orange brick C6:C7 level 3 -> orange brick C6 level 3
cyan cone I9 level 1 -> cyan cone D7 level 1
---
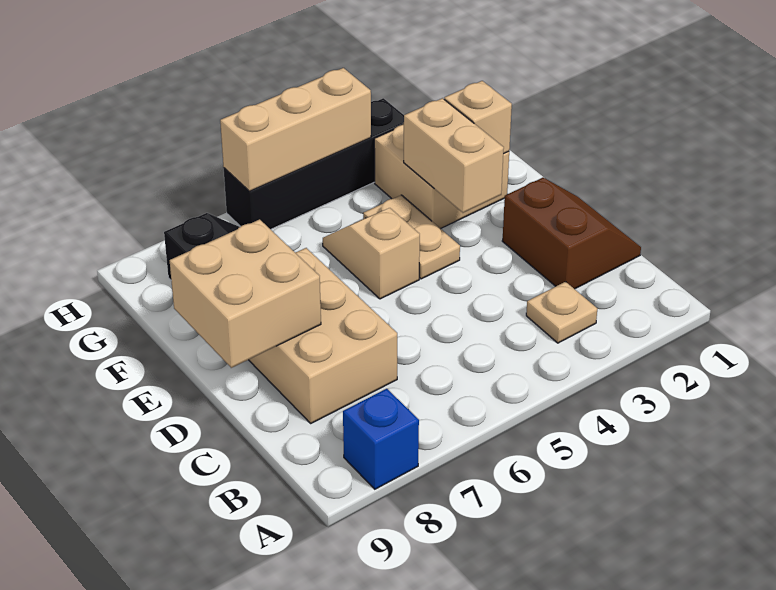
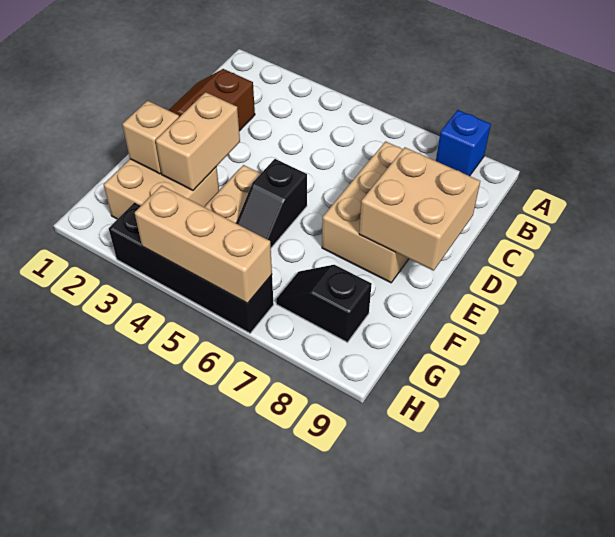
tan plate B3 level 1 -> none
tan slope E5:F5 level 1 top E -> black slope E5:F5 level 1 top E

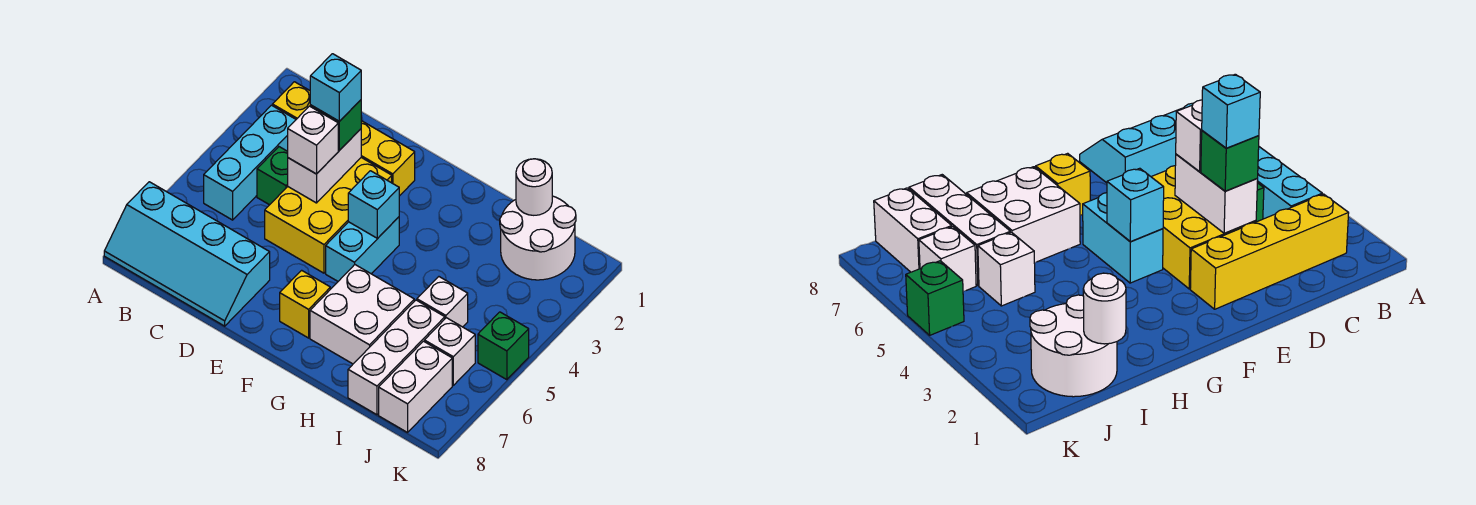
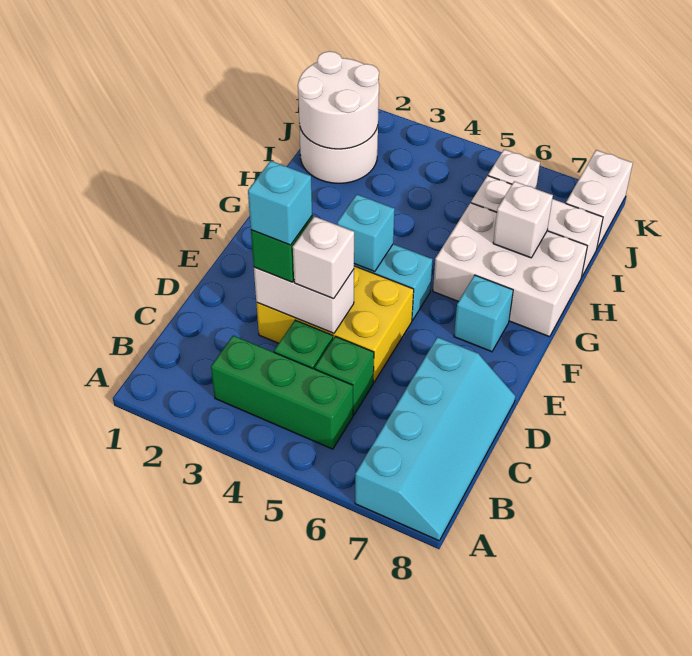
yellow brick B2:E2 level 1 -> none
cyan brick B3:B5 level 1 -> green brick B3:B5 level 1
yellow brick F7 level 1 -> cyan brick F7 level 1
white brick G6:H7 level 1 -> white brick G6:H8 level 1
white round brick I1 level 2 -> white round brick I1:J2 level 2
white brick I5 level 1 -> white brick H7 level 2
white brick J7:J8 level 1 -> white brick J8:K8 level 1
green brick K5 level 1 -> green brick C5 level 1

● TASK
The string "white" appears in how many lines above? Answer with the number only.

● TASK RESULT
4